Work to complete: Copy task. Retype the whole listing exactly, omitting any picture in it.

Material for this task:
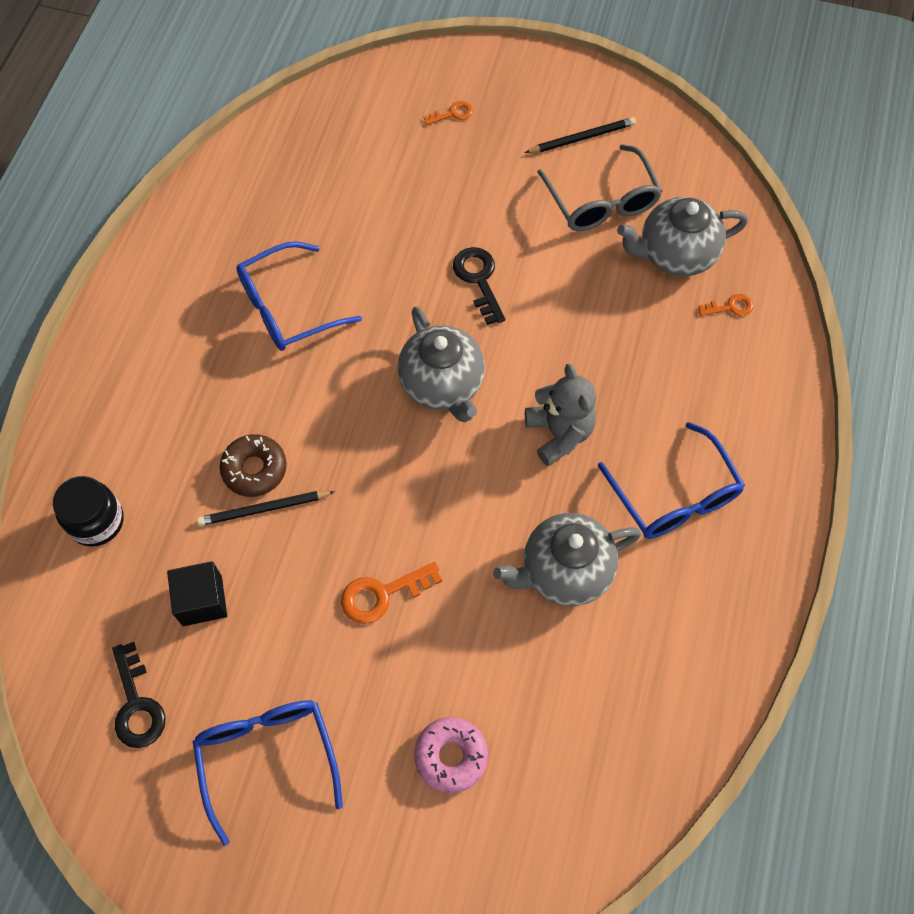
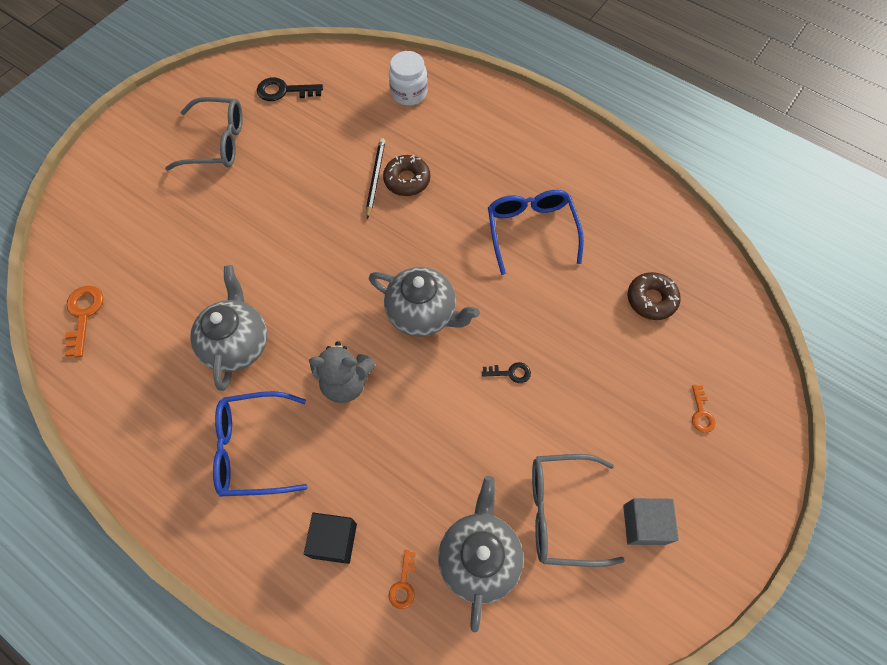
camera: 110 degrees right, 0 degrees up
black jar [53,476,123,547] -> white jar [389,51,428,105]
black cube [167,561,227,626] -> black cube moved to [304,513,357,564]
blue glasses [193,700,343,846] -> grey glasses [165,97,243,170]
orange key [341,562,442,624] -> orange key moved to [65,286,103,357]
grey teapot [398,307,485,422] -> grey teapot turned 150 degrees counterclockwise [369,267,480,337]
pink donut [414,717,488,793] -> none
black key [453,247,505,325] -> black key [482,362,531,383], size x0.60
black pencil [525,117,636,153] -> grey cube [623,498,679,545]
none -> brown donut [628,272,680,320]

Answer space:
camera: 110 degrees right, 0 degrees up
black jar [53,476,123,547] -> white jar [389,51,428,105]
black cube [167,561,227,626] -> black cube moved to [304,513,357,564]
blue glasses [193,700,343,846] -> grey glasses [165,97,243,170]
orange key [341,562,442,624] -> orange key moved to [65,286,103,357]
grey teapot [398,307,485,422] -> grey teapot turned 150 degrees counterclockwise [369,267,480,337]
pink donut [414,717,488,793] -> none
black key [453,247,505,325] -> black key [482,362,531,383], size x0.60
black pencil [525,117,636,153] -> grey cube [623,498,679,545]
none -> brown donut [628,272,680,320]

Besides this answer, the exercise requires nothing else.